─── Records provided

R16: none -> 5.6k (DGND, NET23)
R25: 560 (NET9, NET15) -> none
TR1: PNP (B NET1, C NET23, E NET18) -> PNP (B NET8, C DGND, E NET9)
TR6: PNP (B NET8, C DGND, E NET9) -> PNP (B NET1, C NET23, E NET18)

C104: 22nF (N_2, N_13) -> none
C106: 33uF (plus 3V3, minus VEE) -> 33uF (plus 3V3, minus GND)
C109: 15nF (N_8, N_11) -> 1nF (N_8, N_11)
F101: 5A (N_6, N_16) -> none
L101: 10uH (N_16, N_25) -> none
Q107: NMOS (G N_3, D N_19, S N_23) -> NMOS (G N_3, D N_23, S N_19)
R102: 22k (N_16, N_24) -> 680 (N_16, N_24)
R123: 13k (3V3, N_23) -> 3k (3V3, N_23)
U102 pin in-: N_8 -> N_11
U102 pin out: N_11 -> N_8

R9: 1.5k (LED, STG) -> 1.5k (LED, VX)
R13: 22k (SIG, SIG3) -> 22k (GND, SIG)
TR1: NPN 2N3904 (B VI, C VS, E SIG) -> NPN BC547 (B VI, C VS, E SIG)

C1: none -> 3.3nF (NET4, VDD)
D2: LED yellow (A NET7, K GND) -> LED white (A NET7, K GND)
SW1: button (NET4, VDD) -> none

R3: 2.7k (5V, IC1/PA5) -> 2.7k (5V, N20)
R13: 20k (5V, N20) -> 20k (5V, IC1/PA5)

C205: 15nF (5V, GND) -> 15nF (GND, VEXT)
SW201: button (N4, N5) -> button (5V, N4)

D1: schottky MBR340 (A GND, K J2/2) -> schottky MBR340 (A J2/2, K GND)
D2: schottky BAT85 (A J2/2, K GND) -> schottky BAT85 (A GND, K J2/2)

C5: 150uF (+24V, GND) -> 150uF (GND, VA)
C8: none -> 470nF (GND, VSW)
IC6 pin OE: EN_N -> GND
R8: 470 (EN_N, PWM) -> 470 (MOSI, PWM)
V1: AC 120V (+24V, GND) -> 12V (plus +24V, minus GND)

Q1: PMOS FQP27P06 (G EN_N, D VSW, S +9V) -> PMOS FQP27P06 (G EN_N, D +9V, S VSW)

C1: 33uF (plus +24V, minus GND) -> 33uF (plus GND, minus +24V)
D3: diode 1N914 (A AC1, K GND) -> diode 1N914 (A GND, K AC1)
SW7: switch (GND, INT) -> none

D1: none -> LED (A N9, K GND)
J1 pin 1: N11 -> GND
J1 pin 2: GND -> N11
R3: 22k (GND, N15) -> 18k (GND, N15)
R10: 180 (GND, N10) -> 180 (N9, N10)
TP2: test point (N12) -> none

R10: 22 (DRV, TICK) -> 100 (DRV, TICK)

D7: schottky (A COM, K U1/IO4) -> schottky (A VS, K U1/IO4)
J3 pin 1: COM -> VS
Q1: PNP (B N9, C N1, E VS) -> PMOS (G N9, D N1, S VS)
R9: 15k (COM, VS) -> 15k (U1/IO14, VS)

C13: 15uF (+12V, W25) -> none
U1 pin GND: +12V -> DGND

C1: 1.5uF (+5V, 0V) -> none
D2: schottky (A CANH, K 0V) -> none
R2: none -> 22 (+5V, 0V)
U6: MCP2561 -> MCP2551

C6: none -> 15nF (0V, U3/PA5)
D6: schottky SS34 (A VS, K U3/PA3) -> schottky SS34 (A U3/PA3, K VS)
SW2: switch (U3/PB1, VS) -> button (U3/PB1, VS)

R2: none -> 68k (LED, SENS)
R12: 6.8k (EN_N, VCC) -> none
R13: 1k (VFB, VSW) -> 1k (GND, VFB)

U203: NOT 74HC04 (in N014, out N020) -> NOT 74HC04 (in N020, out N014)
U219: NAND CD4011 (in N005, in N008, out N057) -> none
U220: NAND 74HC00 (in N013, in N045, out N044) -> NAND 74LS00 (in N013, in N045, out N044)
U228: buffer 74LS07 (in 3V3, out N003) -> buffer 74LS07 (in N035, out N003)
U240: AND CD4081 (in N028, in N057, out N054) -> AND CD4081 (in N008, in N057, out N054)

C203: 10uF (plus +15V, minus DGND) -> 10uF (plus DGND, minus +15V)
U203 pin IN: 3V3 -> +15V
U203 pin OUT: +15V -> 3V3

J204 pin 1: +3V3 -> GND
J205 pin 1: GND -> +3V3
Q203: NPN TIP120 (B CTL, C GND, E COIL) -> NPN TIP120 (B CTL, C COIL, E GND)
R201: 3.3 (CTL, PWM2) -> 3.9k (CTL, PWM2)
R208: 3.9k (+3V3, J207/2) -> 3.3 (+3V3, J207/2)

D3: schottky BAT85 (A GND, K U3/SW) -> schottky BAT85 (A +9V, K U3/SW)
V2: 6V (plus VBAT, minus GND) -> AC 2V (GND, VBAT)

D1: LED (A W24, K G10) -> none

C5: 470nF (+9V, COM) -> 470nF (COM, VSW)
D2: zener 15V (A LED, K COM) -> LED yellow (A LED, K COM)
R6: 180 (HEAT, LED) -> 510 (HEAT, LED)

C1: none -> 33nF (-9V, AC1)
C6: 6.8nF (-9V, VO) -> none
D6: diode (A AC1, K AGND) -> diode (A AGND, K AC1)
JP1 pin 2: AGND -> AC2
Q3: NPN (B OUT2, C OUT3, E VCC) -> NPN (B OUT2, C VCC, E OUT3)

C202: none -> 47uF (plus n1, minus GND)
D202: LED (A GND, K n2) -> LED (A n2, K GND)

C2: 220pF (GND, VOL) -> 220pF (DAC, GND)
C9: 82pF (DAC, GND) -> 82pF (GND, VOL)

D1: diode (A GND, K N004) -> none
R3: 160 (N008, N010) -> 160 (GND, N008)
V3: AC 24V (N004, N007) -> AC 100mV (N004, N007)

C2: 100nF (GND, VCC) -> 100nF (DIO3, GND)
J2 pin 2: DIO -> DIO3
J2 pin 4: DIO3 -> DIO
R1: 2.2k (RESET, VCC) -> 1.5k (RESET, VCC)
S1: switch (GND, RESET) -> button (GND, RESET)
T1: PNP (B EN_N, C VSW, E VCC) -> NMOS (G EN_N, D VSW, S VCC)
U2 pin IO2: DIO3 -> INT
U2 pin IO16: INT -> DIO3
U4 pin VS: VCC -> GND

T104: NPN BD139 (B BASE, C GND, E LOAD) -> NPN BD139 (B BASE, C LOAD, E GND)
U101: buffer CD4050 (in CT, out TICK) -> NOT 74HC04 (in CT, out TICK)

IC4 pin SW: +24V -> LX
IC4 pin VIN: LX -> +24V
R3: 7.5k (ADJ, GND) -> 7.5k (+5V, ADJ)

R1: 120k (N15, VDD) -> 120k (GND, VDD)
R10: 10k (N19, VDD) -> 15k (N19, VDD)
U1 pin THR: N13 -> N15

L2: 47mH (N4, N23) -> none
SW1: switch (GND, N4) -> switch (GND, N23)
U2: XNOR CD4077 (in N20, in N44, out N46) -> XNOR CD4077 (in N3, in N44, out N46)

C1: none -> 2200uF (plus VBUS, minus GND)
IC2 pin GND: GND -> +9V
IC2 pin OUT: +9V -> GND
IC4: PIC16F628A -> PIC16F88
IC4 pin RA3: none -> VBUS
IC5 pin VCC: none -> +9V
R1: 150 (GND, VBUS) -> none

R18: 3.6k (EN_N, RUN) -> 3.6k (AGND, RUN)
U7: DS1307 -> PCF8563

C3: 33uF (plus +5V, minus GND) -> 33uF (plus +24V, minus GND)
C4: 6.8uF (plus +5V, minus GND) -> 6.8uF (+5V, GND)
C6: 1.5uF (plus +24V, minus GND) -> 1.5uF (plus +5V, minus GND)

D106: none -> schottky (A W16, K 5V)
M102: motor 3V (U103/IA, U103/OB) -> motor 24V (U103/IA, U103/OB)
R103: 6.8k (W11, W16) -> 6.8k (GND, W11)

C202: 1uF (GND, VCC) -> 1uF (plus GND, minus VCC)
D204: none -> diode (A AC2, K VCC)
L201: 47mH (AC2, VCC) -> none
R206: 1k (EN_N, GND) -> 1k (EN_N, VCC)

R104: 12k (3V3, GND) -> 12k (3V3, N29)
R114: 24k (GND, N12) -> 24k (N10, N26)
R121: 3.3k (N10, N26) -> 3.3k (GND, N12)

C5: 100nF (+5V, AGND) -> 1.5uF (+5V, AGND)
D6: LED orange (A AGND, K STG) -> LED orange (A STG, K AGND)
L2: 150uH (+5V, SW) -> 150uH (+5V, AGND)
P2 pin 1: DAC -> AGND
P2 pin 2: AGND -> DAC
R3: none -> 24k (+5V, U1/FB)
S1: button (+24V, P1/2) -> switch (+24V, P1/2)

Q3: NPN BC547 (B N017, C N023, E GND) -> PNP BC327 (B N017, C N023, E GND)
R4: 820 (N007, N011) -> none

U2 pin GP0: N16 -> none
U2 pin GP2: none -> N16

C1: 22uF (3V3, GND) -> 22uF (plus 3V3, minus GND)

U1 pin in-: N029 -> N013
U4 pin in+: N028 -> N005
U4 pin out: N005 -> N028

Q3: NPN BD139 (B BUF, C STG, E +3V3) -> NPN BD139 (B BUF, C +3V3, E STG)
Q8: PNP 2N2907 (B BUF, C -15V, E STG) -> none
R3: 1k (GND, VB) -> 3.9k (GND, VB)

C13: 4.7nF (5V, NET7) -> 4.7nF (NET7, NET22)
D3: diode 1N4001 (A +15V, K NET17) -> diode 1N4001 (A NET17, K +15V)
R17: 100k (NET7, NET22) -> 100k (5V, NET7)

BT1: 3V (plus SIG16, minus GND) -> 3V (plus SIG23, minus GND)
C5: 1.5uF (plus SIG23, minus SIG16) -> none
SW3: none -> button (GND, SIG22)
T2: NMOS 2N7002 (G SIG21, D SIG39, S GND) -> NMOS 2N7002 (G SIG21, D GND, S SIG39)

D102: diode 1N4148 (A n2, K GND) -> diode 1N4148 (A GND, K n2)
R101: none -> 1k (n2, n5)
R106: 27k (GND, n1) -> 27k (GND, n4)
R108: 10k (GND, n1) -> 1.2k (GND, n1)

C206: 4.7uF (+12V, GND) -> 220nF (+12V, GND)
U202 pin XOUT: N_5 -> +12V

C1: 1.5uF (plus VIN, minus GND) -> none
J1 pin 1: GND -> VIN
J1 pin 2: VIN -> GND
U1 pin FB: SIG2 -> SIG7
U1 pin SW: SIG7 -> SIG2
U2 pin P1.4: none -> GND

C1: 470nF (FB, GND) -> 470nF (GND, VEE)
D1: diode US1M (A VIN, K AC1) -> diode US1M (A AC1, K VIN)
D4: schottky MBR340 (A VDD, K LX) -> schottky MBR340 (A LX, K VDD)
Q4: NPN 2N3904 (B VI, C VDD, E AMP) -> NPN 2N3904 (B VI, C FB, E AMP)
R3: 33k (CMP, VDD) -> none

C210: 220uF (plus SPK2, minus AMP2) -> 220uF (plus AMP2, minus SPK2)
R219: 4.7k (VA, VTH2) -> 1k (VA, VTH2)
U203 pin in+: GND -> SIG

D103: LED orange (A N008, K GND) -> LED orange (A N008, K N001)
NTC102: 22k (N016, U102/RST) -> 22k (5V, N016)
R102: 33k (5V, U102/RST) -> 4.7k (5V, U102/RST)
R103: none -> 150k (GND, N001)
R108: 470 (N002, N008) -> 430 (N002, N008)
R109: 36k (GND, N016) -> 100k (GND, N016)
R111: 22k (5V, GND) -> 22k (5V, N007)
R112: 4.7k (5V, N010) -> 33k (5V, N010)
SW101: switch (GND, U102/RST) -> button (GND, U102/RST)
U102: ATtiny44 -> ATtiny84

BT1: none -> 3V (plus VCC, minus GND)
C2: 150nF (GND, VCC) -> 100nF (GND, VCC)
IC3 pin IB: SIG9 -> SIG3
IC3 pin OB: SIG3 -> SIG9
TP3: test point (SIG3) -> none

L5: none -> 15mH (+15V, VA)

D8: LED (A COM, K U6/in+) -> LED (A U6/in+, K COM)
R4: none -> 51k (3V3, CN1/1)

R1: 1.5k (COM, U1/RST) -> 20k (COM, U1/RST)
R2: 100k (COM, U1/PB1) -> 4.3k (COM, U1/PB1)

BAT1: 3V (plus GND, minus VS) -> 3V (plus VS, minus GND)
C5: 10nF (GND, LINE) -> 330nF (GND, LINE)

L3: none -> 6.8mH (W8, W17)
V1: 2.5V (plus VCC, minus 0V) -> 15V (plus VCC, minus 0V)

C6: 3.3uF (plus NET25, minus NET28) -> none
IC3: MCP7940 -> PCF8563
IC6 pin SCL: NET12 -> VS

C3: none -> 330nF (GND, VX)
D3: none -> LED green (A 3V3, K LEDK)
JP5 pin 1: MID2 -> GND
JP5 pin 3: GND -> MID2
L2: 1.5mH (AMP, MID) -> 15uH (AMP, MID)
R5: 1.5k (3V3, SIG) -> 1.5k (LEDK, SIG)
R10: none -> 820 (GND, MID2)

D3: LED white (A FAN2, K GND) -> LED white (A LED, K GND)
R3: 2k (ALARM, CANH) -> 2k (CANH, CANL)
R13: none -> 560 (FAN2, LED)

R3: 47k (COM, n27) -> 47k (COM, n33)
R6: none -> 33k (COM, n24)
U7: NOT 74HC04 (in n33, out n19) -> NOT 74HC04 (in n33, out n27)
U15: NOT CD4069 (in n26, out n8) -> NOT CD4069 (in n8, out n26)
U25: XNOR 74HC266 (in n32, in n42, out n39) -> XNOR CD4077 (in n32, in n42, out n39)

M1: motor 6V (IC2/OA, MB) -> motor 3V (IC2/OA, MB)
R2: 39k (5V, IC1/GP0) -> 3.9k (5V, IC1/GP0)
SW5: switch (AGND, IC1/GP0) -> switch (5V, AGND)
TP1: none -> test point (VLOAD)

──────

## Your goal
Of the entries listed above, reproduce only the lines starting at the line containing "D6: diode (A" and ending at the line containing "SW1: switch (GND, N4) -> switch (GND, N23)". Include both, exactly as they stand.

## Answer to the problem
D6: diode (A AC1, K AGND) -> diode (A AGND, K AC1)
JP1 pin 2: AGND -> AC2
Q3: NPN (B OUT2, C OUT3, E VCC) -> NPN (B OUT2, C VCC, E OUT3)

C202: none -> 47uF (plus n1, minus GND)
D202: LED (A GND, K n2) -> LED (A n2, K GND)

C2: 220pF (GND, VOL) -> 220pF (DAC, GND)
C9: 82pF (DAC, GND) -> 82pF (GND, VOL)

D1: diode (A GND, K N004) -> none
R3: 160 (N008, N010) -> 160 (GND, N008)
V3: AC 24V (N004, N007) -> AC 100mV (N004, N007)

C2: 100nF (GND, VCC) -> 100nF (DIO3, GND)
J2 pin 2: DIO -> DIO3
J2 pin 4: DIO3 -> DIO
R1: 2.2k (RESET, VCC) -> 1.5k (RESET, VCC)
S1: switch (GND, RESET) -> button (GND, RESET)
T1: PNP (B EN_N, C VSW, E VCC) -> NMOS (G EN_N, D VSW, S VCC)
U2 pin IO2: DIO3 -> INT
U2 pin IO16: INT -> DIO3
U4 pin VS: VCC -> GND

T104: NPN BD139 (B BASE, C GND, E LOAD) -> NPN BD139 (B BASE, C LOAD, E GND)
U101: buffer CD4050 (in CT, out TICK) -> NOT 74HC04 (in CT, out TICK)

IC4 pin SW: +24V -> LX
IC4 pin VIN: LX -> +24V
R3: 7.5k (ADJ, GND) -> 7.5k (+5V, ADJ)

R1: 120k (N15, VDD) -> 120k (GND, VDD)
R10: 10k (N19, VDD) -> 15k (N19, VDD)
U1 pin THR: N13 -> N15

L2: 47mH (N4, N23) -> none
SW1: switch (GND, N4) -> switch (GND, N23)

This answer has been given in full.